INFORMATION SUPPLIED:
+++
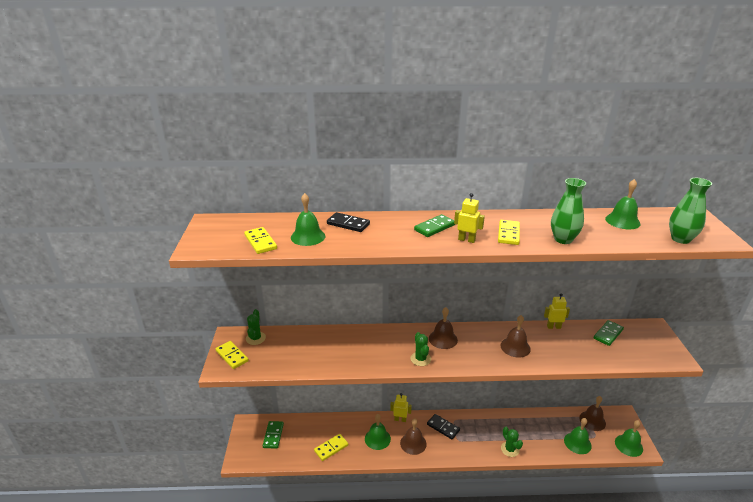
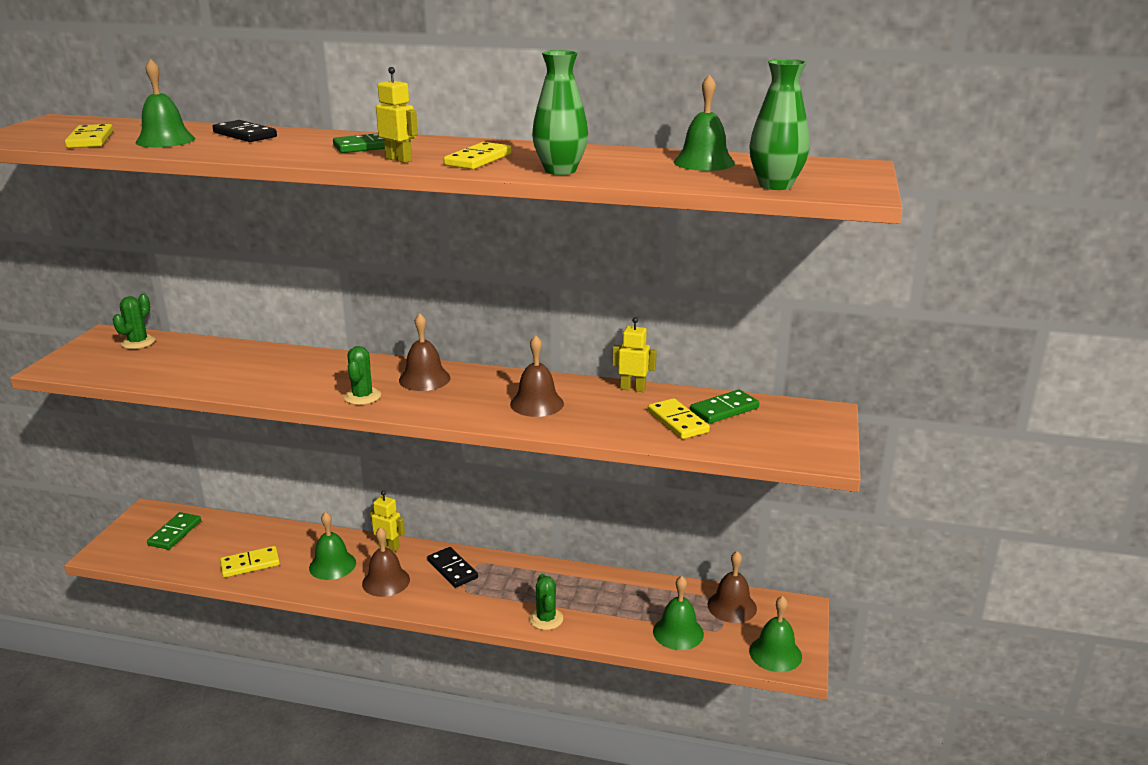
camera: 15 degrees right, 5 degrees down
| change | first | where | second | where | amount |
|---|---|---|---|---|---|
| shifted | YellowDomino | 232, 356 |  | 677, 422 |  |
+++
YOUR INSTRUCTIONS: Exact repetition of the data is needed, with no images retained.

SOLUTION BELOW:
camera: 15 degrees right, 5 degrees down
| change | first | where | second | where | amount |
|---|---|---|---|---|---|
| shifted | YellowDomino | 232, 356 |  | 677, 422 |  |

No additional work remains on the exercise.